**Exercise brief**
Search the material below for the string "none" and extract each line that has it.

**Materials provided**
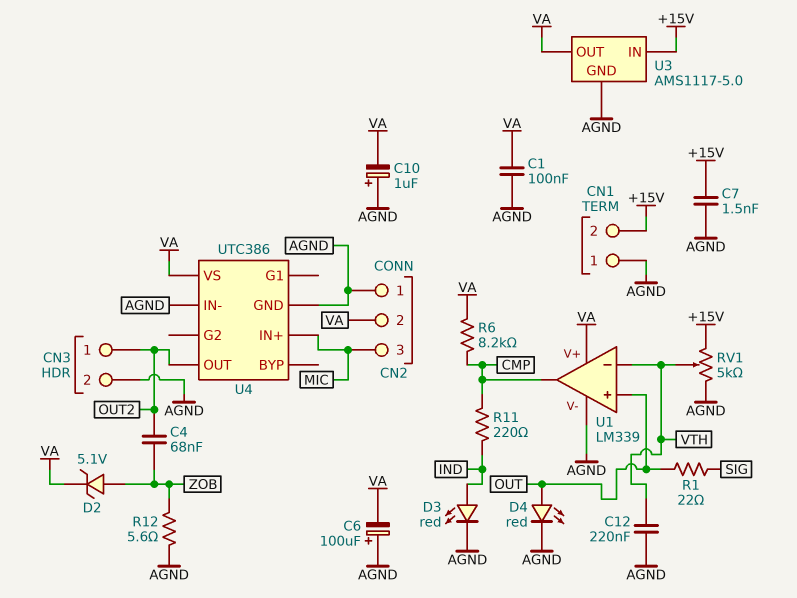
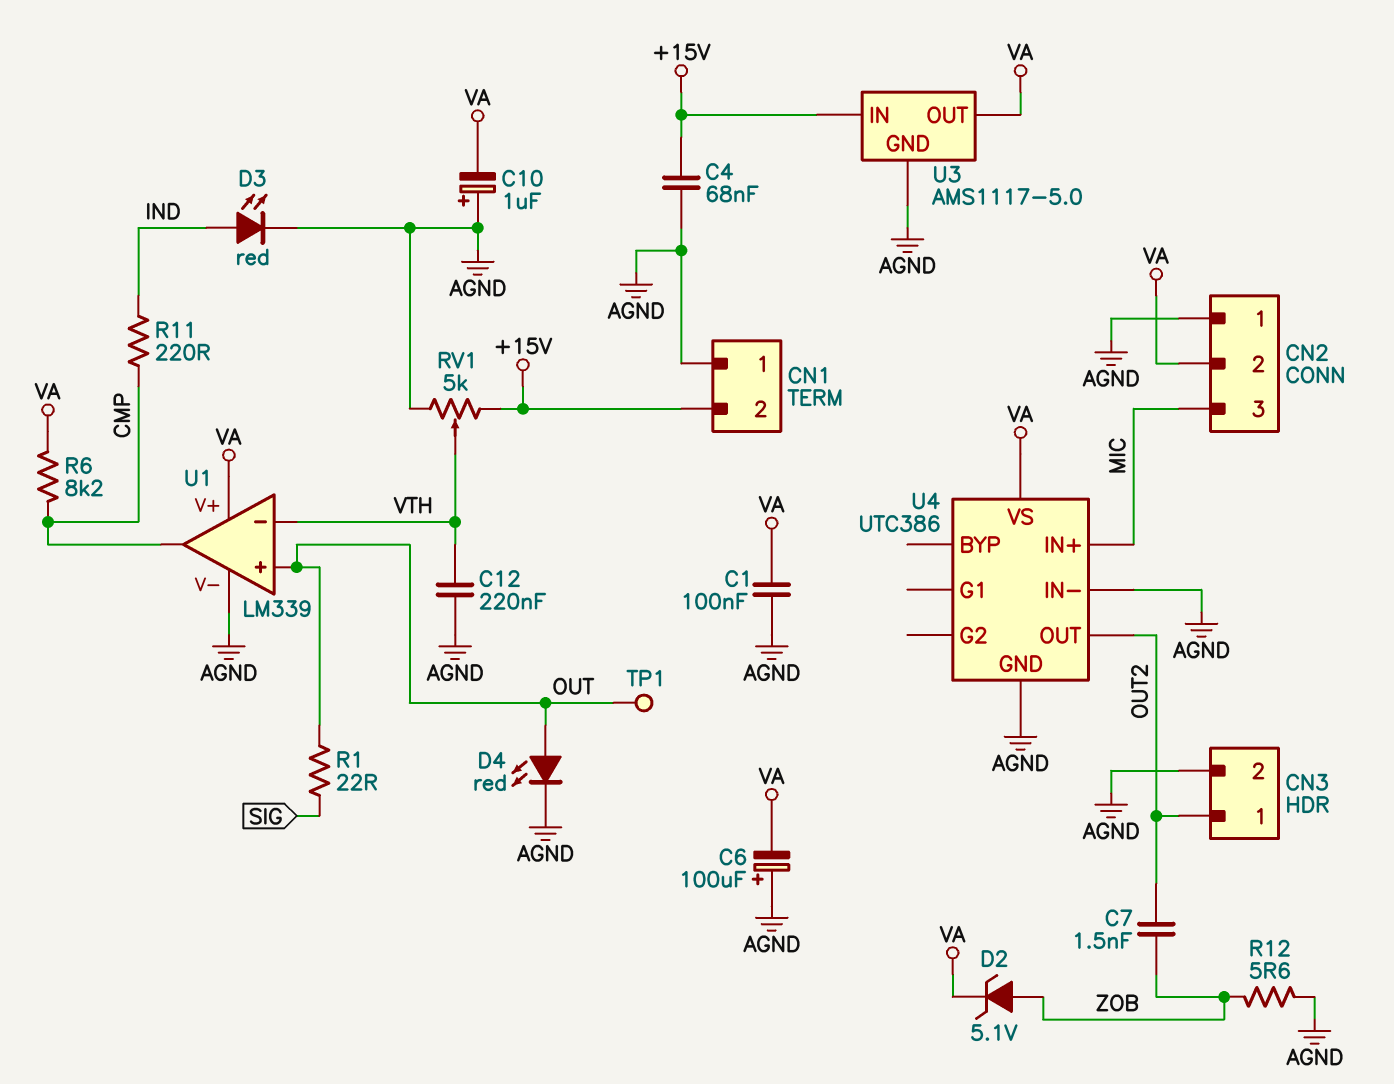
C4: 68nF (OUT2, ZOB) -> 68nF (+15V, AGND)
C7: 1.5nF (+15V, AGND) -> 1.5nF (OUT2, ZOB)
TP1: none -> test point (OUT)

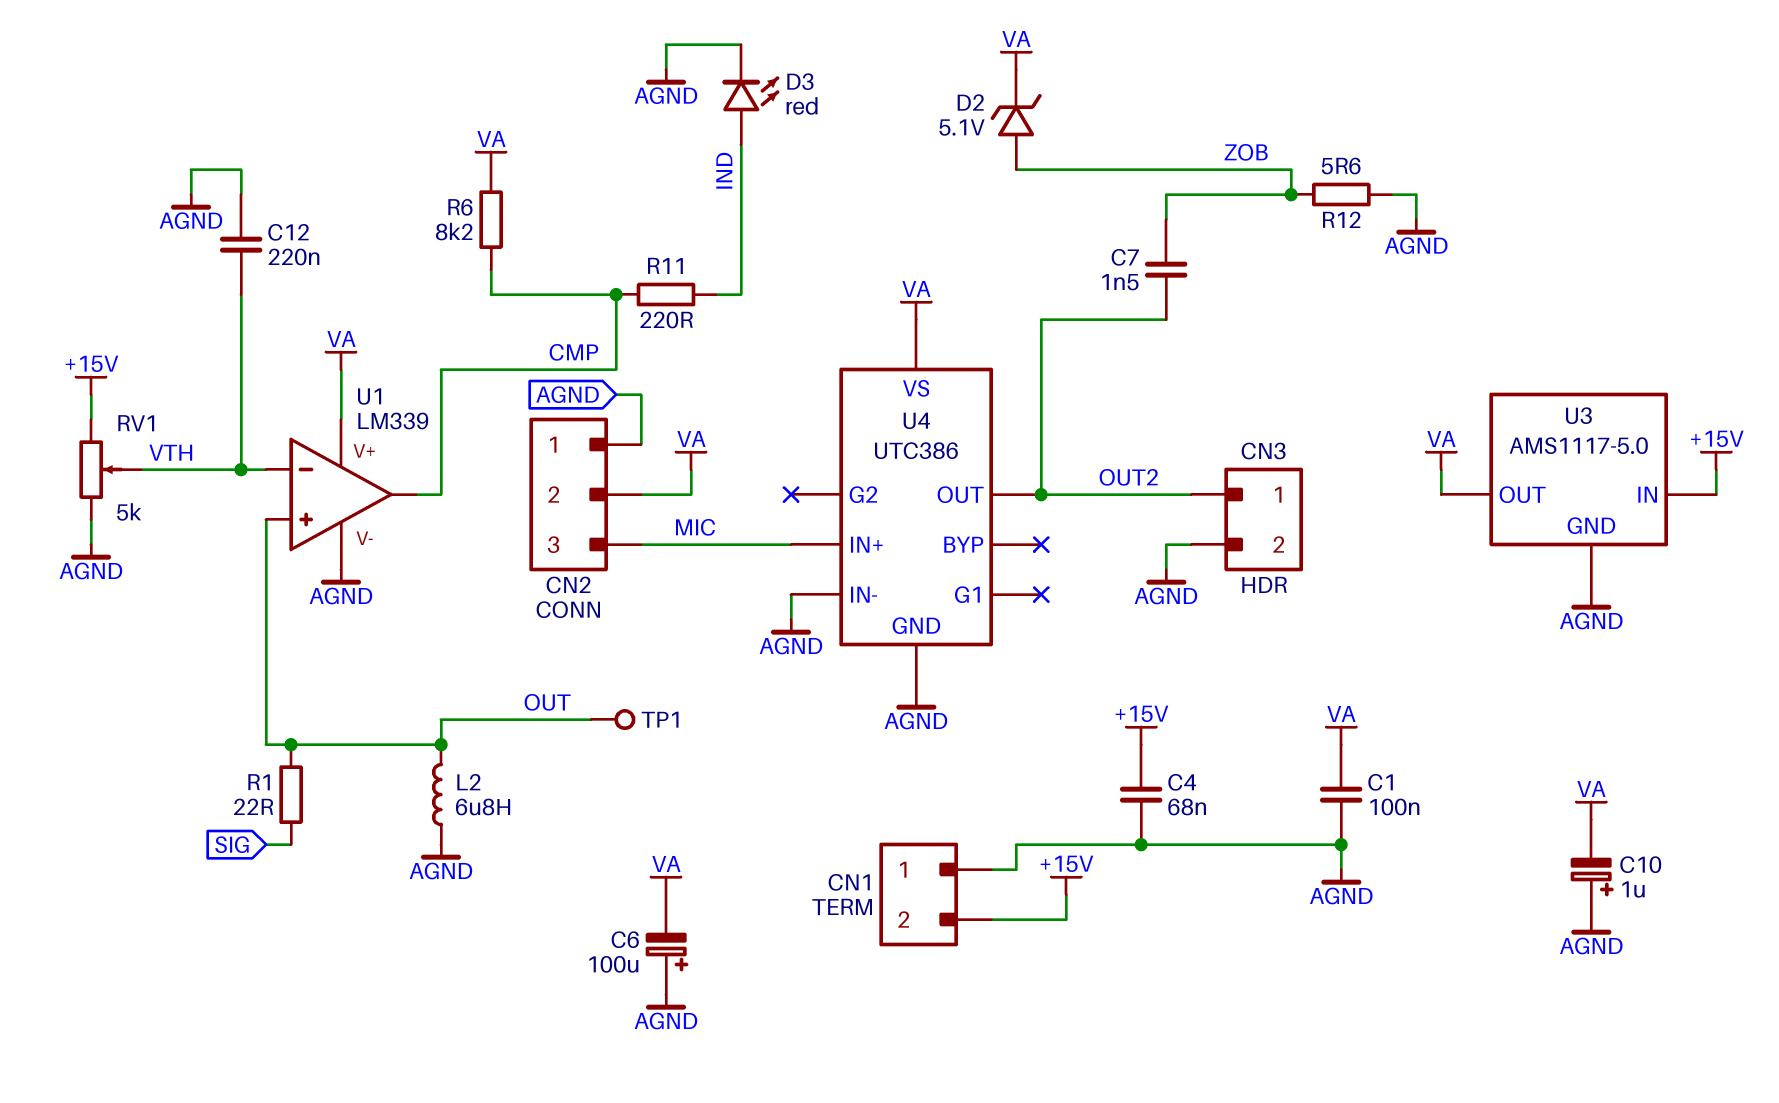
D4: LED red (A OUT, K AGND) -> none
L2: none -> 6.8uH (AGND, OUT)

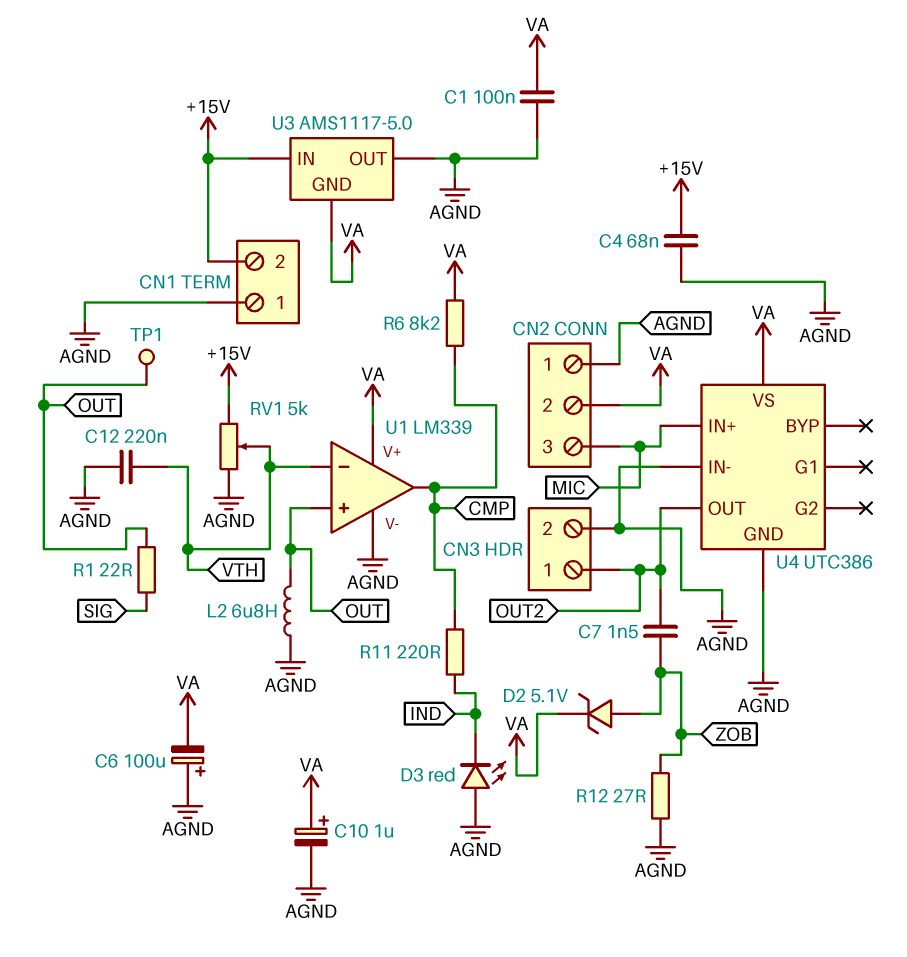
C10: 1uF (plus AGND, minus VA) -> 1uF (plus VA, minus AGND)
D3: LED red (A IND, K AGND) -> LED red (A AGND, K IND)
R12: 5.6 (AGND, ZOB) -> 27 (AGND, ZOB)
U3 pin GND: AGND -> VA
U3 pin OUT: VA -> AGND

**Exercise solution**
TP1: none -> test point (OUT)
D4: LED red (A OUT, K AGND) -> none
L2: none -> 6.8uH (AGND, OUT)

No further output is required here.